**DESCRIPTION OF THE TASK**
Transcribe the line that contains "none -> red brick D14:E15 level 1" and every line after it to the end of the records, exactly and nothing else. Skip the pictures.

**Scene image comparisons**
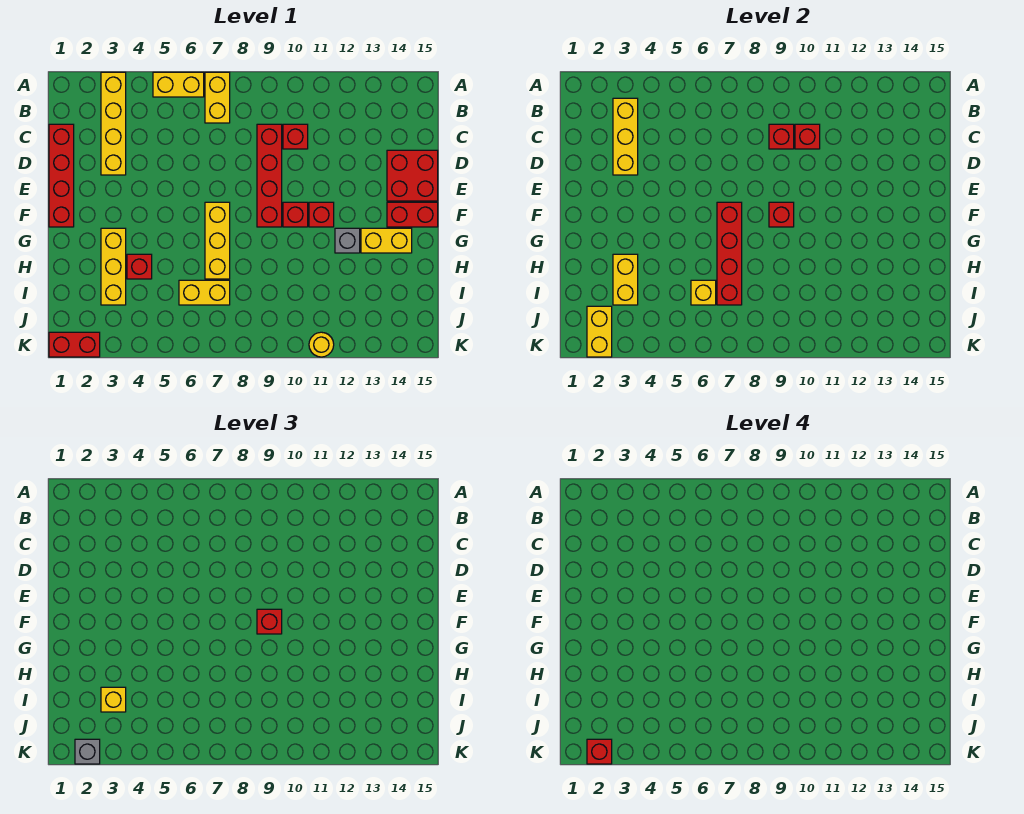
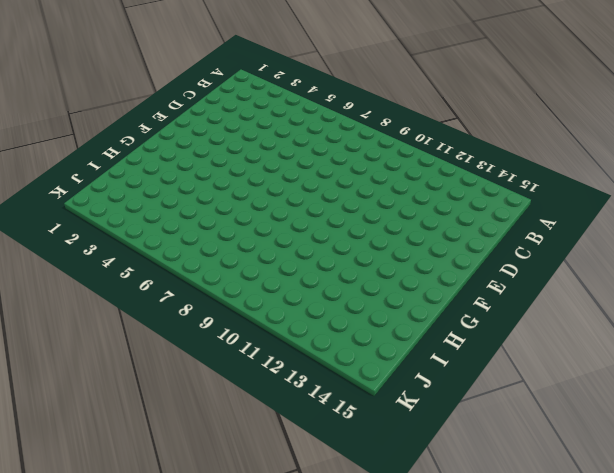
none -> yellow brick A3:D3 level 1
none -> yellow brick A5:A6 level 1
none -> yellow brick A7:B7 level 1
none -> red brick C1:F1 level 1

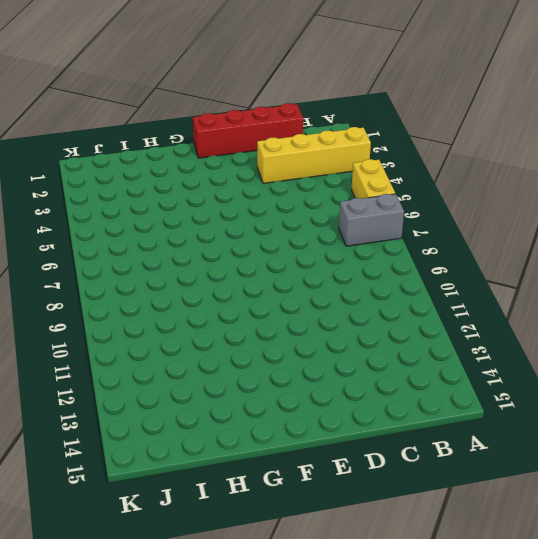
grey brick A7:B7 level 1 -> yellow brick A7:B7 level 1
none -> red brick C9:F9 level 1
none -> red brick C10 level 1
none -> red brick D14:E15 level 1
none -> yellow brick F7:H7 level 1

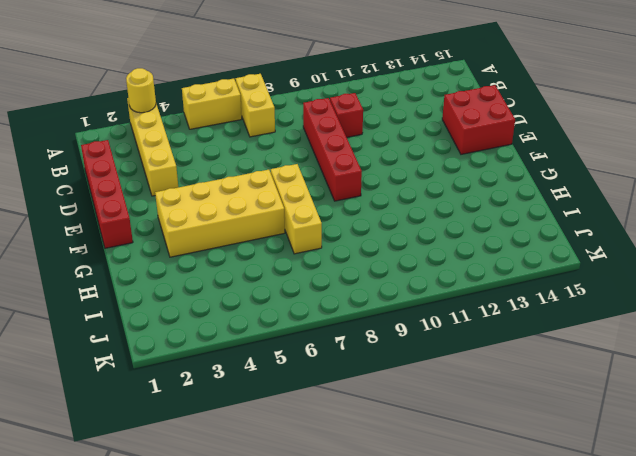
yellow round brick A3 level 2 -> yellow round brick K11 level 1
yellow brick F3:G6 level 1 -> yellow brick G3:I3 level 1
none -> red brick F10 level 1
none -> red brick F11 level 1
none -> red brick F14:F15 level 1
none -> grey brick G12 level 1

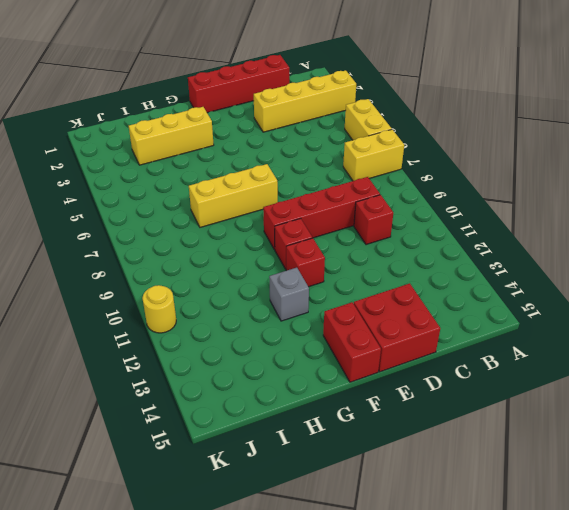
none -> yellow brick G13:G14 level 1
none -> red brick H4 level 1
none -> yellow brick I6:I7 level 1
none -> red brick K1:K2 level 1

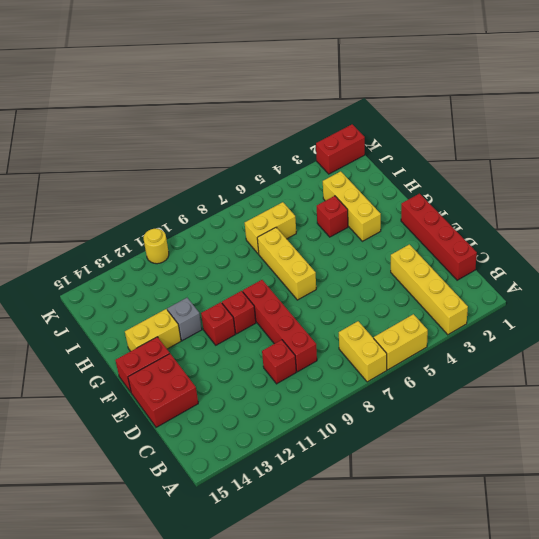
none -> yellow brick B3:D3 level 2
none -> red brick C9 level 2
none -> red brick C10 level 2
none -> red brick F7:I7 level 2

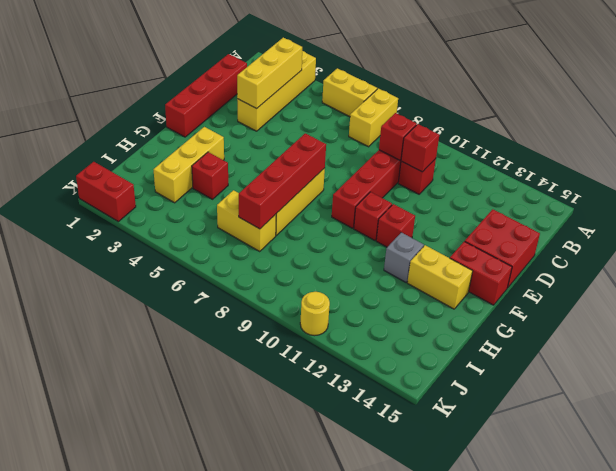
none -> red brick F9 level 2
none -> yellow brick H3:I3 level 2
none -> yellow brick I6 level 2
none -> yellow brick J2:K2 level 2

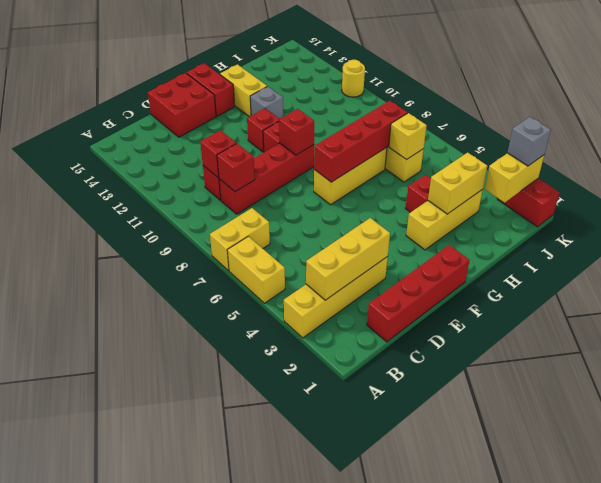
none -> red brick F9 level 3
none -> yellow brick I3 level 3
none -> red brick K2 level 4

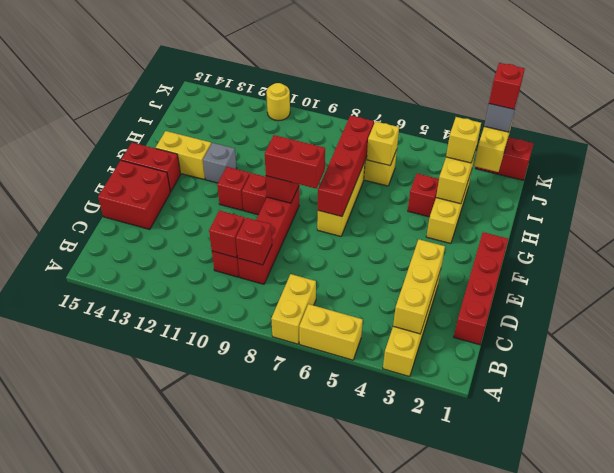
red brick F8:F9 level 3 -> red brick F9 level 3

**RESPONSE FOR THIS EXERCISE**
none -> red brick D14:E15 level 1
none -> yellow brick F7:H7 level 1

yellow round brick A3 level 2 -> yellow round brick K11 level 1
yellow brick F3:G6 level 1 -> yellow brick G3:I3 level 1
none -> red brick F10 level 1
none -> red brick F11 level 1
none -> red brick F14:F15 level 1
none -> grey brick G12 level 1

none -> yellow brick G13:G14 level 1
none -> red brick H4 level 1
none -> yellow brick I6:I7 level 1
none -> red brick K1:K2 level 1

none -> yellow brick B3:D3 level 2
none -> red brick C9 level 2
none -> red brick C10 level 2
none -> red brick F7:I7 level 2

none -> red brick F9 level 2
none -> yellow brick H3:I3 level 2
none -> yellow brick I6 level 2
none -> yellow brick J2:K2 level 2

none -> red brick F9 level 3
none -> yellow brick I3 level 3
none -> red brick K2 level 4

red brick F8:F9 level 3 -> red brick F9 level 3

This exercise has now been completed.